PROBLEM TO WORK ON. What lines in the records below hold the string "yellow"? Please show them.
◇ ◇ ◇ ◇ ◇ ◇ ◇
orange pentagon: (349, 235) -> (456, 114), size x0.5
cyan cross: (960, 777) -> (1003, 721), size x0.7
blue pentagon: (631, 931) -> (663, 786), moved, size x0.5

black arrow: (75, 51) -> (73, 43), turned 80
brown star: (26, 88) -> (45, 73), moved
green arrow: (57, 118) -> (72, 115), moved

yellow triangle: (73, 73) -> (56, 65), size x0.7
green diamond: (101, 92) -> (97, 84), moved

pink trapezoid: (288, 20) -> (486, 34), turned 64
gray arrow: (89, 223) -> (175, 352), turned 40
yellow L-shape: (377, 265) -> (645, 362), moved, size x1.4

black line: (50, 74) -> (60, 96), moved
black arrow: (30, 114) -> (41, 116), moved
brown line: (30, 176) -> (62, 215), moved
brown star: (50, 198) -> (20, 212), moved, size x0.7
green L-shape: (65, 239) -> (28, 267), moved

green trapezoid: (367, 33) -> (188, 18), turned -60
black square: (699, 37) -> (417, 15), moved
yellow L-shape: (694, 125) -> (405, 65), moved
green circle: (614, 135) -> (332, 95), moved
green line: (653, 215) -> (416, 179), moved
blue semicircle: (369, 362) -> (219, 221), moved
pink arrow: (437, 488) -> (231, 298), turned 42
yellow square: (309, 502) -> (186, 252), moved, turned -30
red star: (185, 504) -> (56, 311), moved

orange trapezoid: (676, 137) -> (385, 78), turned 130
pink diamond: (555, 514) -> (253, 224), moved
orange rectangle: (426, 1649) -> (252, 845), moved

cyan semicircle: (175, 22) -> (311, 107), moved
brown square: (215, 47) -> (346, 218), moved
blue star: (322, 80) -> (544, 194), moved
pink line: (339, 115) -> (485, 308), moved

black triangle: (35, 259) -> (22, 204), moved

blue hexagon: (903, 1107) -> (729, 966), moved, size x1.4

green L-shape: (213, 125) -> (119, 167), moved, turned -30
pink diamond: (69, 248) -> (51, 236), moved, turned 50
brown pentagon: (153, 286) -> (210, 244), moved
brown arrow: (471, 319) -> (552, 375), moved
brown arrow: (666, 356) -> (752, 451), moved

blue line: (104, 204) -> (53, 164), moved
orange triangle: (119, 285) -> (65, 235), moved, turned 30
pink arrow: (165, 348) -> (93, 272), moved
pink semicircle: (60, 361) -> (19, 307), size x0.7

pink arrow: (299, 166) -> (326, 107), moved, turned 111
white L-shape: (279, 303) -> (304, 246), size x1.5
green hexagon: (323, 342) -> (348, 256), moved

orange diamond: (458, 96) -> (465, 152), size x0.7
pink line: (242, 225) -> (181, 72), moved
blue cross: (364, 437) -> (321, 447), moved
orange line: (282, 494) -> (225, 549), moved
◇ ◇ ◇ ◇ ◇ ◇ ◇
YOUR SOLUTION.
yellow triangle: (73, 73) -> (56, 65), size x0.7
yellow L-shape: (377, 265) -> (645, 362), moved, size x1.4
yellow L-shape: (694, 125) -> (405, 65), moved
yellow square: (309, 502) -> (186, 252), moved, turned -30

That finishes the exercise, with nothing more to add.